--- Exercise goal ---
Everything in the entries below should be restated exactly, except for the pictures.

=== Working data ===

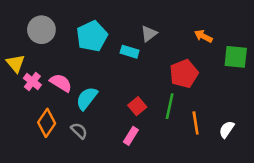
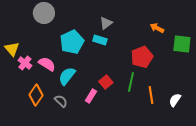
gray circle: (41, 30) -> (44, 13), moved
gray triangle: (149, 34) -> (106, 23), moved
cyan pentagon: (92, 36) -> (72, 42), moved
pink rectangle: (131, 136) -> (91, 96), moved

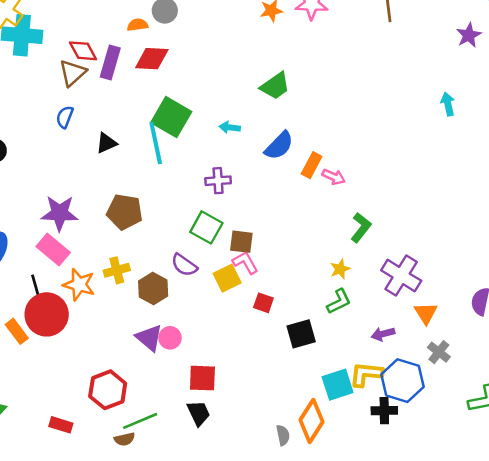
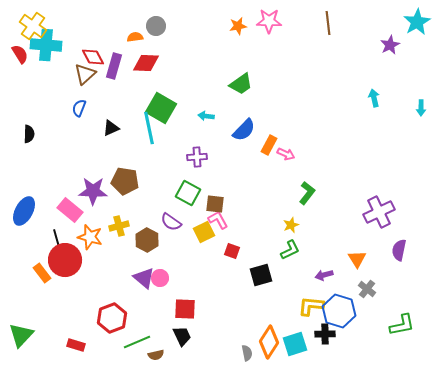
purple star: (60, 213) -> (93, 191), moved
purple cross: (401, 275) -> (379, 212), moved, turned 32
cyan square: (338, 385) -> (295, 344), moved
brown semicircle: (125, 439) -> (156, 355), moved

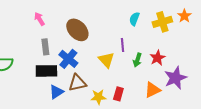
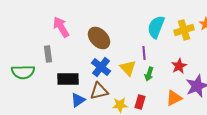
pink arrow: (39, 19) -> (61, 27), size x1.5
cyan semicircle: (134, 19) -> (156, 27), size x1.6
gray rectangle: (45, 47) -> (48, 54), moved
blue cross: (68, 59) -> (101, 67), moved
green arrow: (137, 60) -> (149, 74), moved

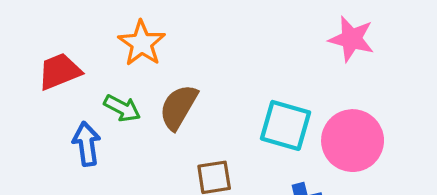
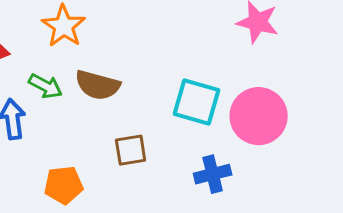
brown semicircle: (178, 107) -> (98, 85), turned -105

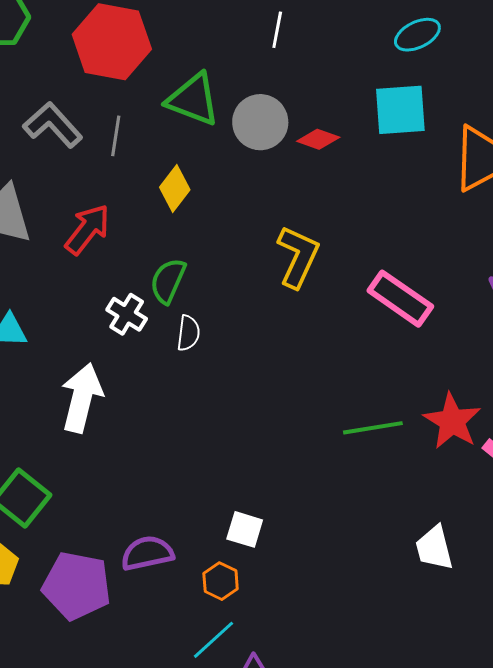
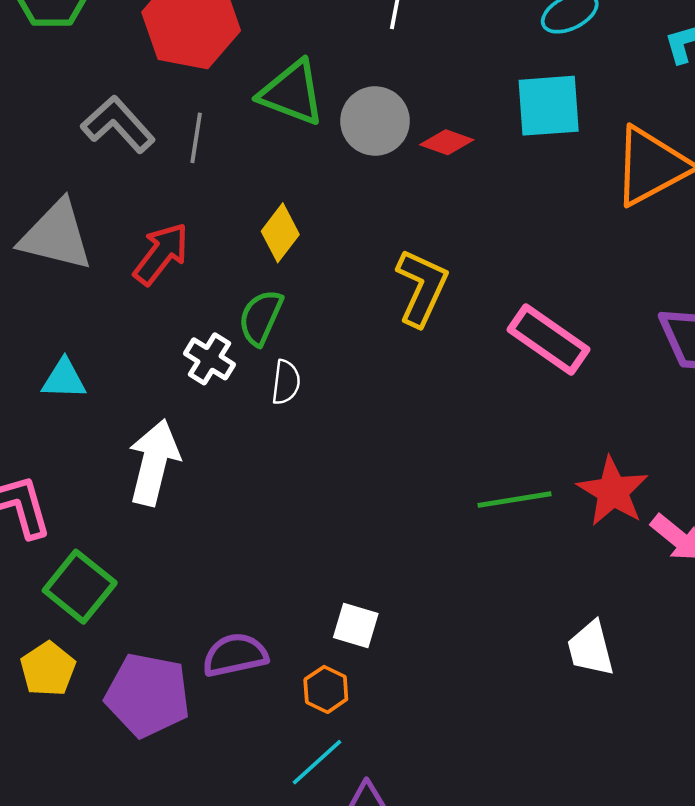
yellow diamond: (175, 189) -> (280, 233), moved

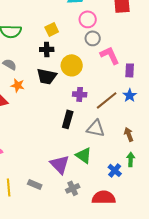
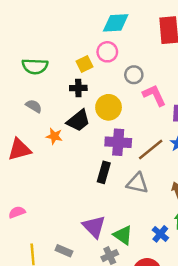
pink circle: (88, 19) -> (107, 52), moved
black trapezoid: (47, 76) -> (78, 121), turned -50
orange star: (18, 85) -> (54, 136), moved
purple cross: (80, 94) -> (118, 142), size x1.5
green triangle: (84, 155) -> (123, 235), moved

===

--- Solution to the problem ---
gray circle: (41, 30) -> (44, 13), moved
gray triangle: (149, 34) -> (106, 23), moved
cyan pentagon: (92, 36) -> (72, 42), moved
pink rectangle: (131, 136) -> (91, 96), moved

purple star: (60, 213) -> (93, 191), moved
purple cross: (401, 275) -> (379, 212), moved, turned 32
cyan square: (338, 385) -> (295, 344), moved
brown semicircle: (125, 439) -> (156, 355), moved

pink arrow: (39, 19) -> (61, 27), size x1.5
cyan semicircle: (134, 19) -> (156, 27), size x1.6
gray rectangle: (45, 47) -> (48, 54), moved
blue cross: (68, 59) -> (101, 67), moved
green arrow: (137, 60) -> (149, 74), moved

brown semicircle: (178, 107) -> (98, 85), turned -105

yellow diamond: (175, 189) -> (280, 233), moved

pink circle: (88, 19) -> (107, 52), moved
black trapezoid: (47, 76) -> (78, 121), turned -50
orange star: (18, 85) -> (54, 136), moved
purple cross: (80, 94) -> (118, 142), size x1.5
green triangle: (84, 155) -> (123, 235), moved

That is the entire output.